▶ **EXERCISE OBJECTIVE**:
Look at each line below and count those with the word "SONAR"; the answer is that number only.

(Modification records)
# # #
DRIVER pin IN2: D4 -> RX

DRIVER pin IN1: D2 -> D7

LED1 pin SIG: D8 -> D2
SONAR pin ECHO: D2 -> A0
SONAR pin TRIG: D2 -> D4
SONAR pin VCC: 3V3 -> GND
# # #
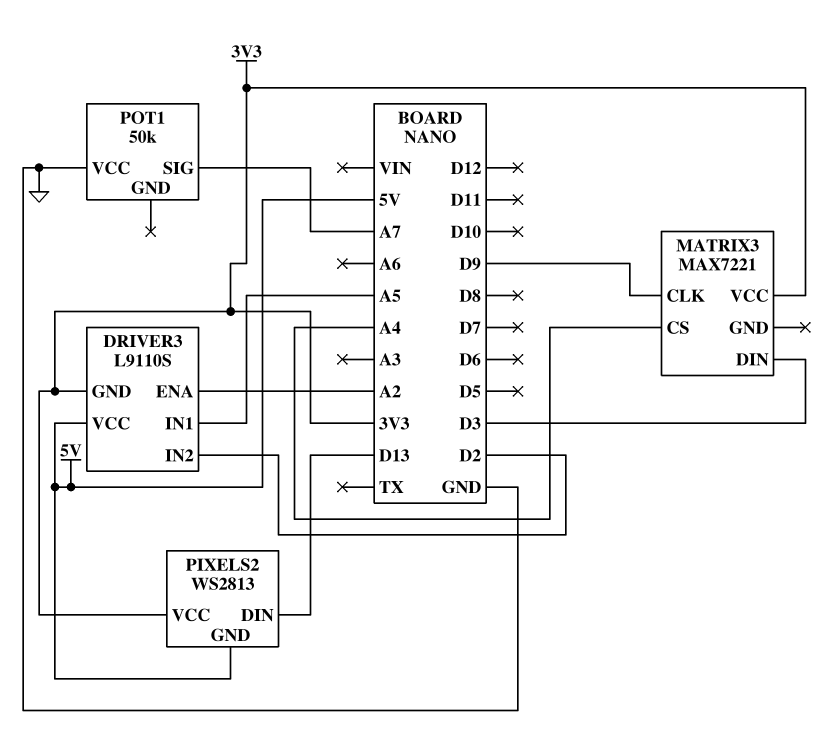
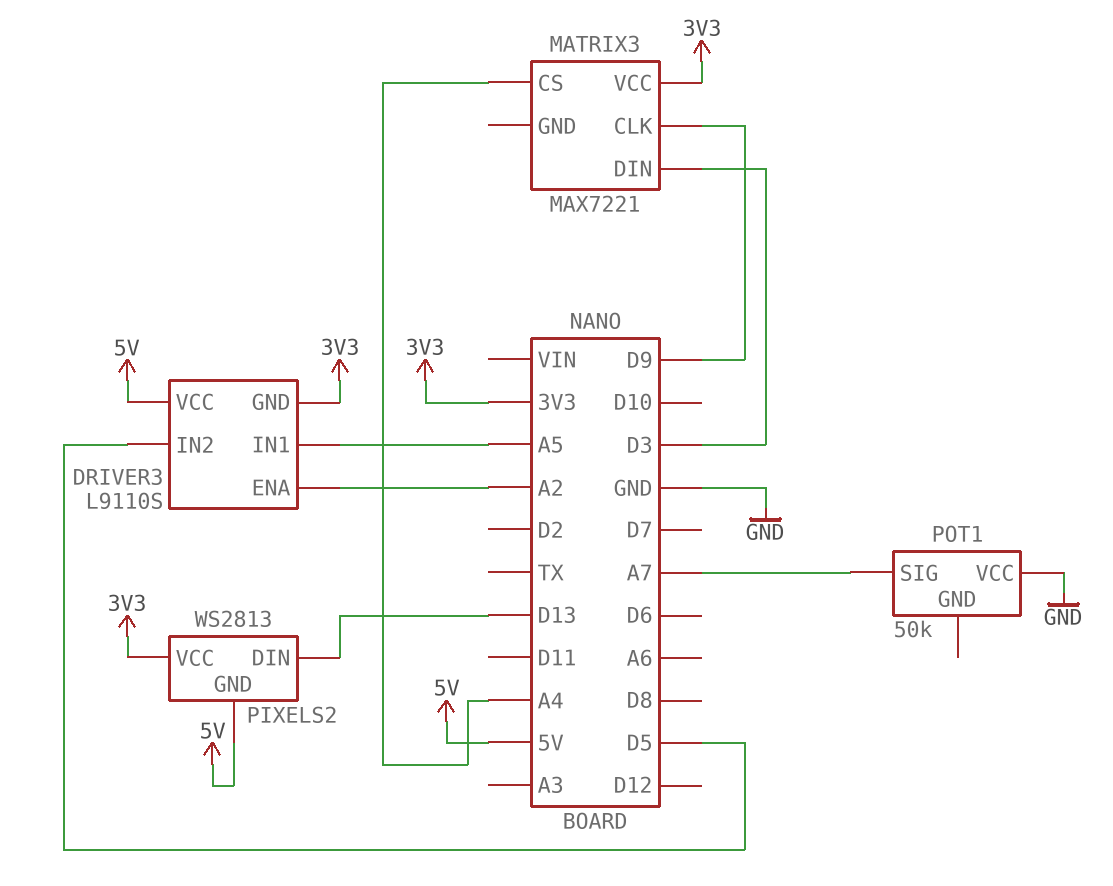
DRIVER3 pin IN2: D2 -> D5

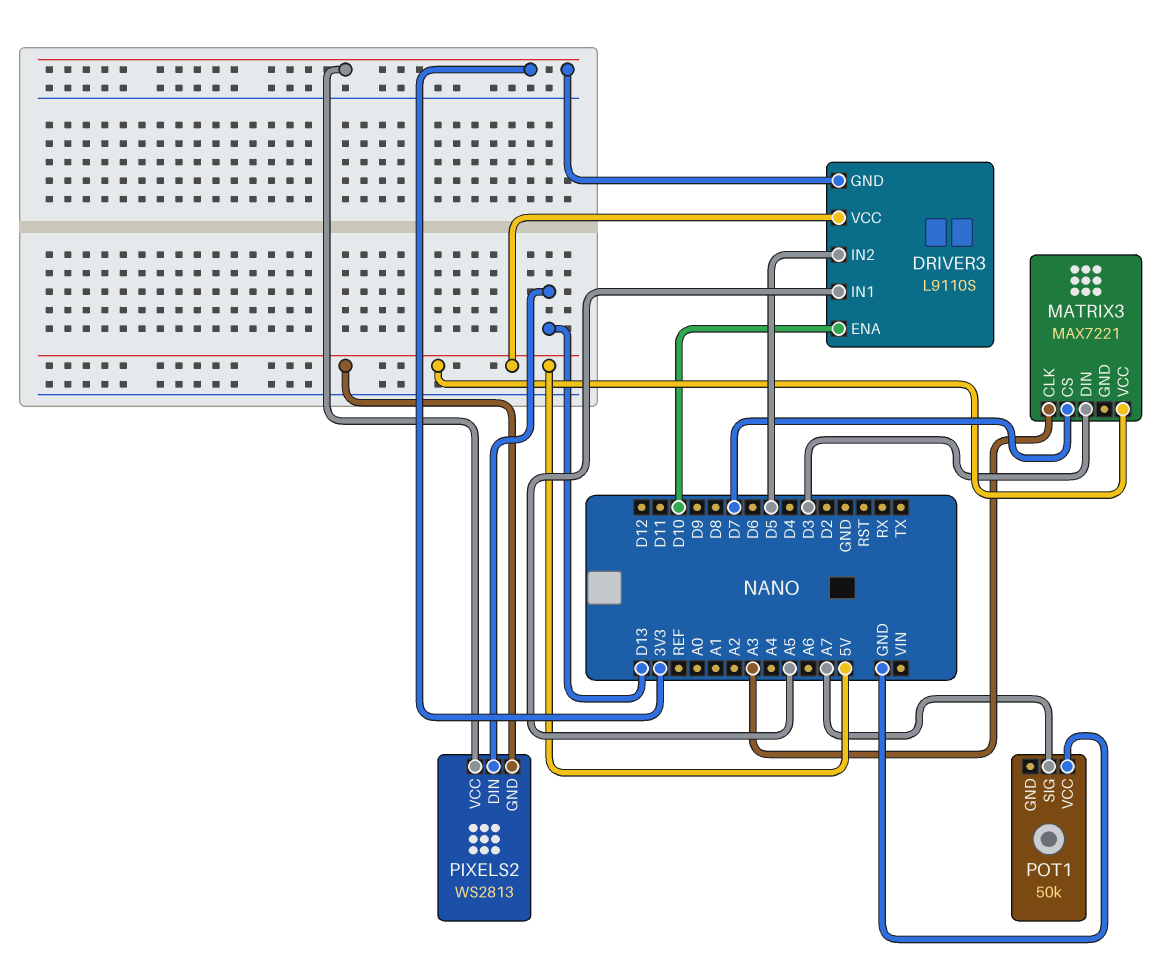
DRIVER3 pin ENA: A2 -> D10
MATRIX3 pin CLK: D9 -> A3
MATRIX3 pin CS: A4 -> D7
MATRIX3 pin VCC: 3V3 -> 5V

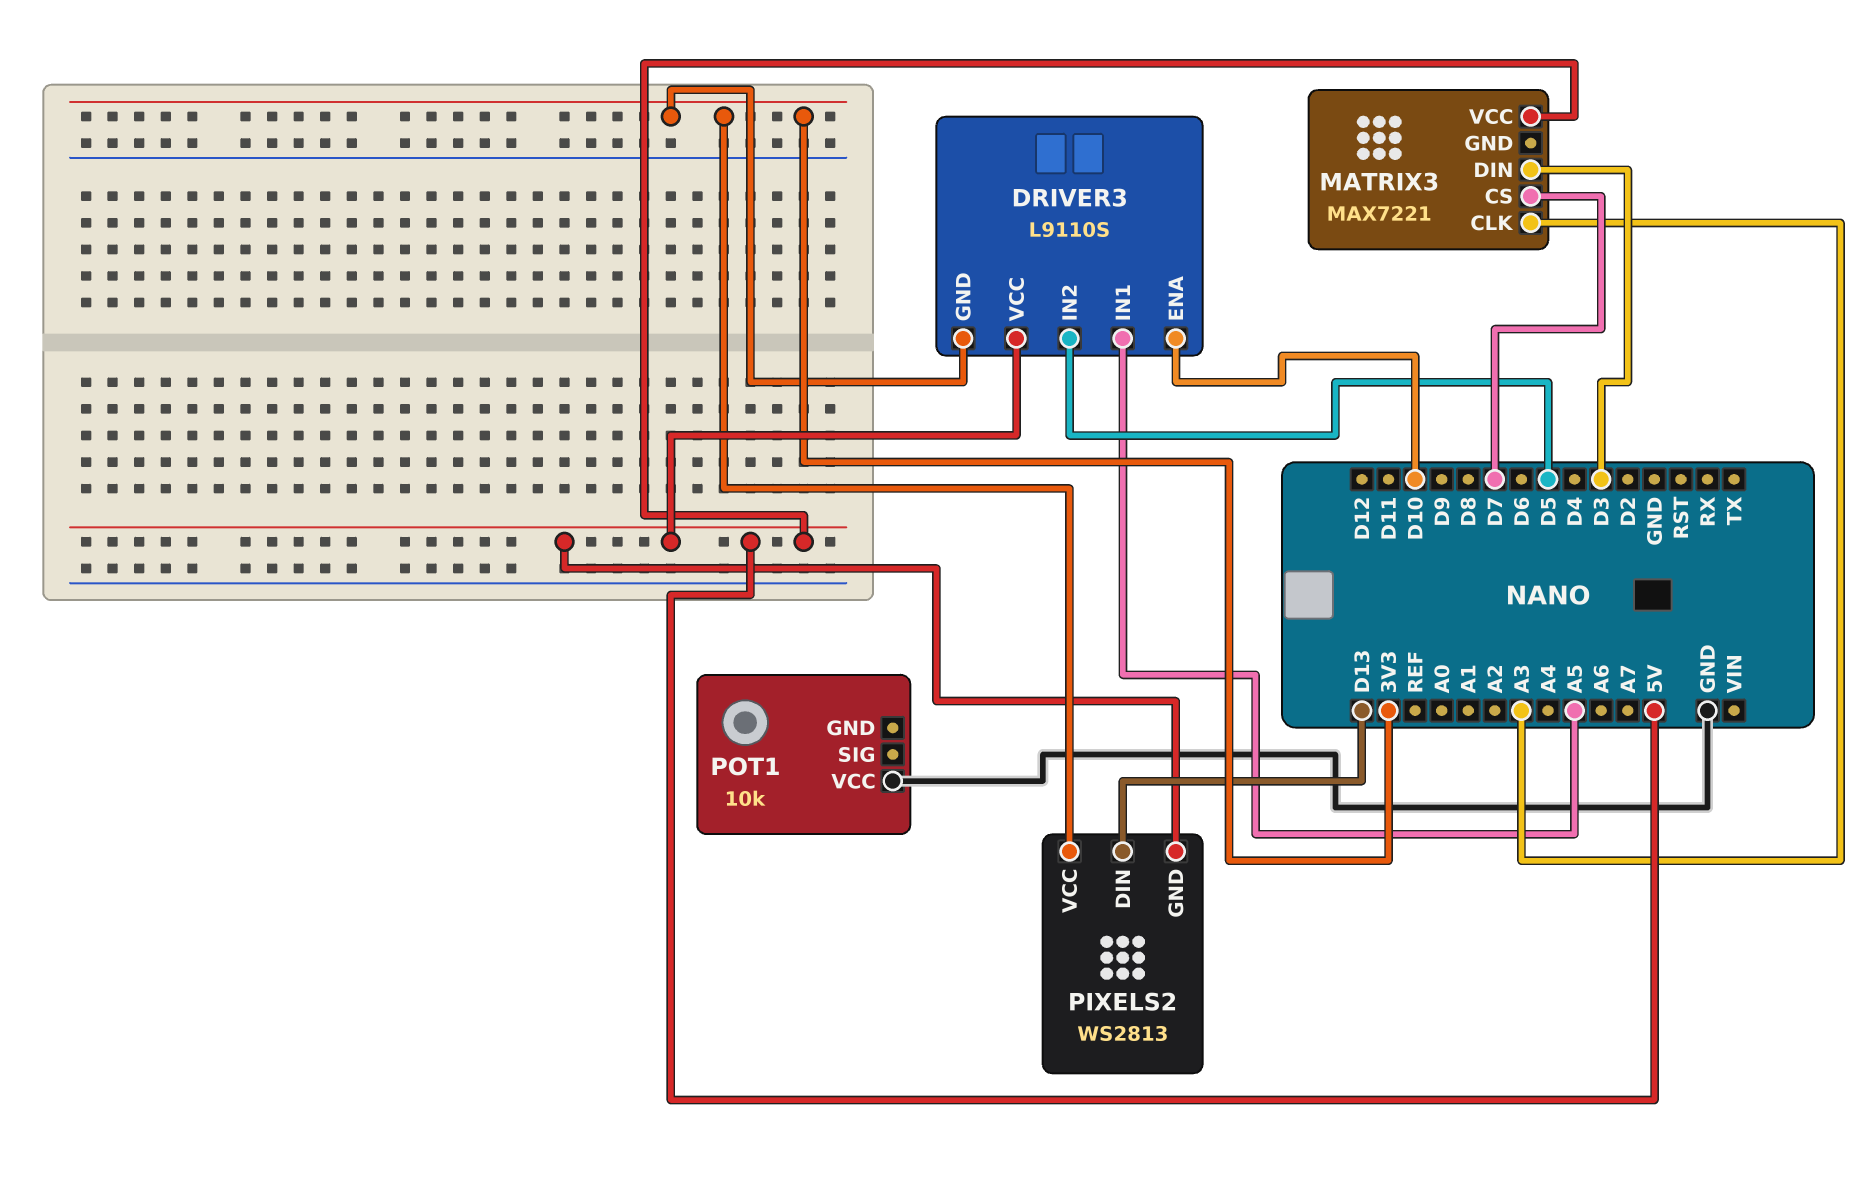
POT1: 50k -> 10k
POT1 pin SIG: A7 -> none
# # #
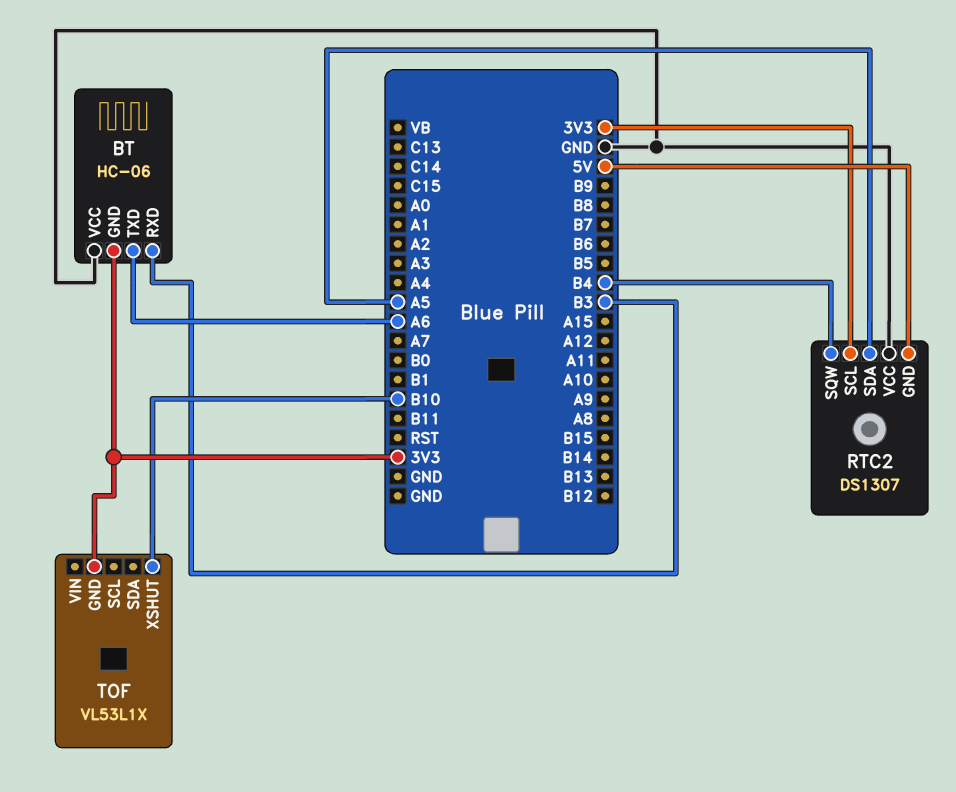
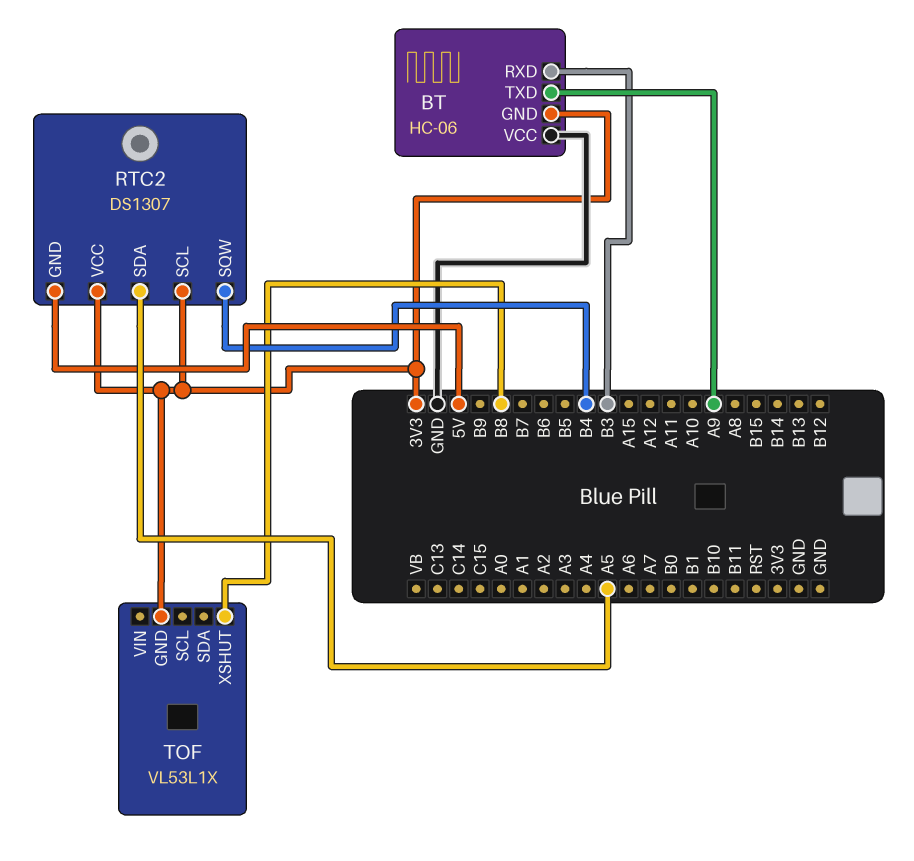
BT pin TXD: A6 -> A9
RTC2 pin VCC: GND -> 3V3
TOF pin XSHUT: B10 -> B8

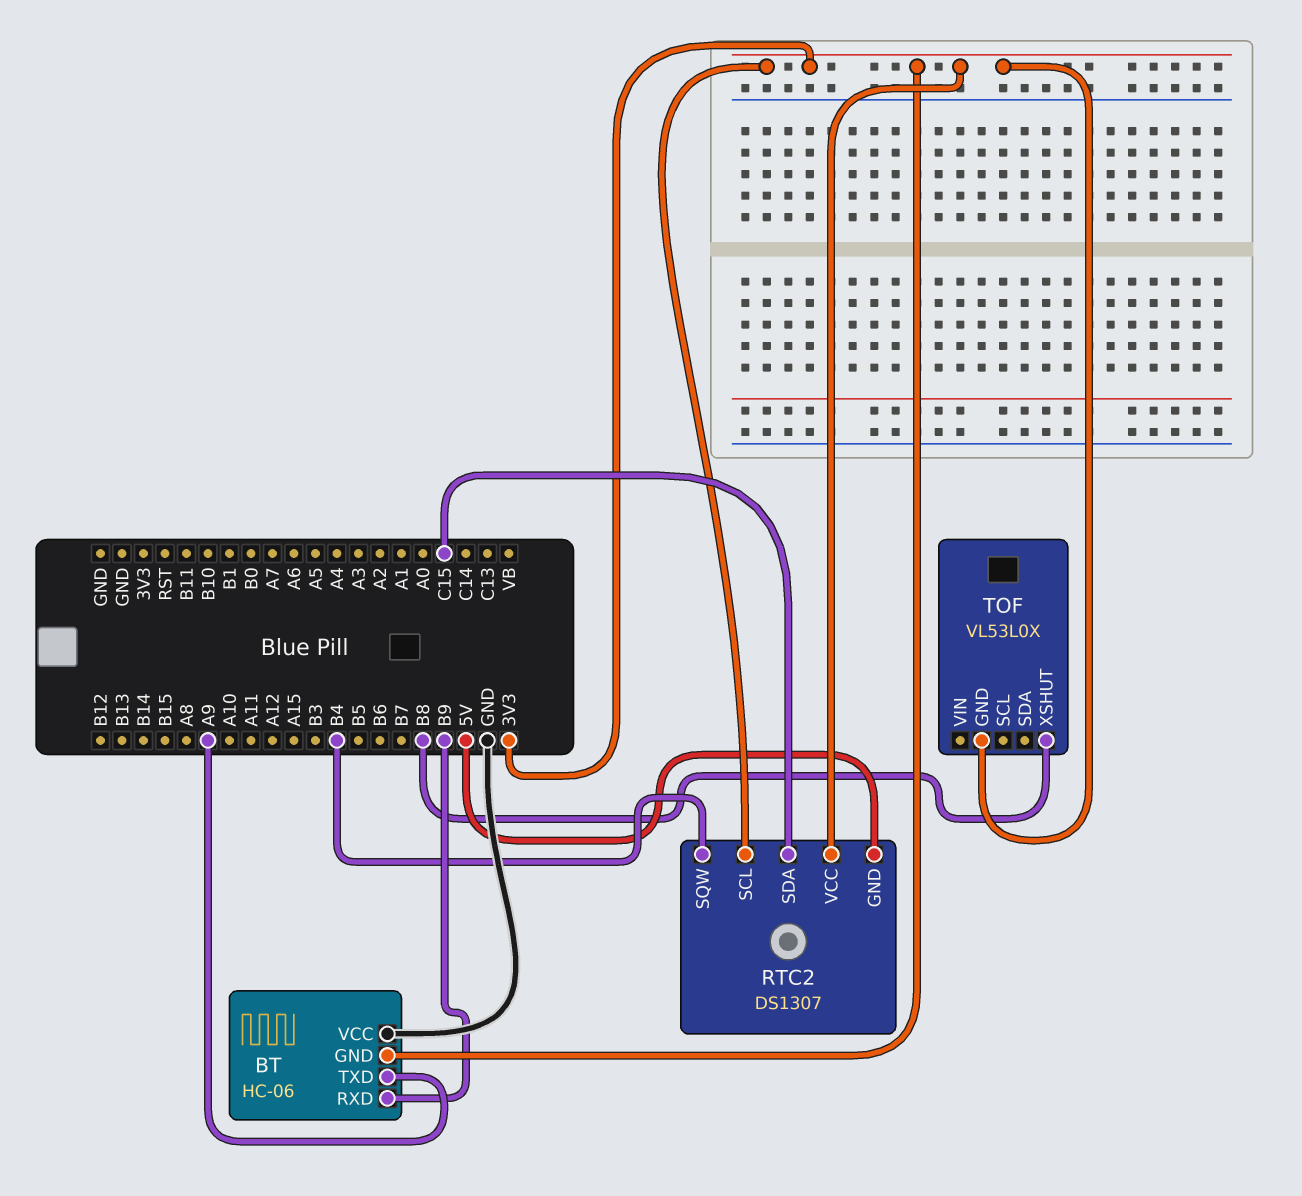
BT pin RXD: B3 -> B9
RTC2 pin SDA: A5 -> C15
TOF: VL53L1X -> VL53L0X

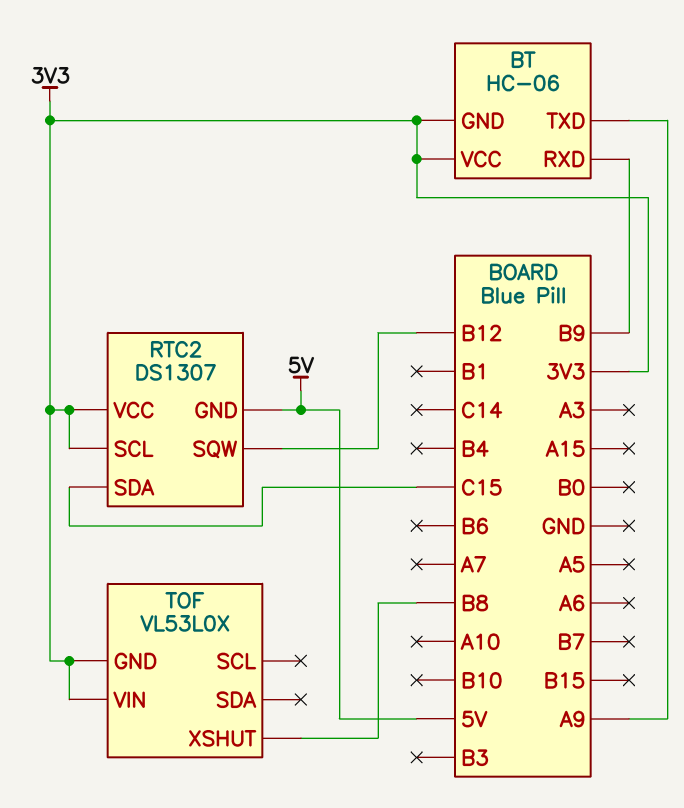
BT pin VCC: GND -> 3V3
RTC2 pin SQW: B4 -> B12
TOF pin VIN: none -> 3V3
# # #
▶ **EXERCISE RESULT**:
3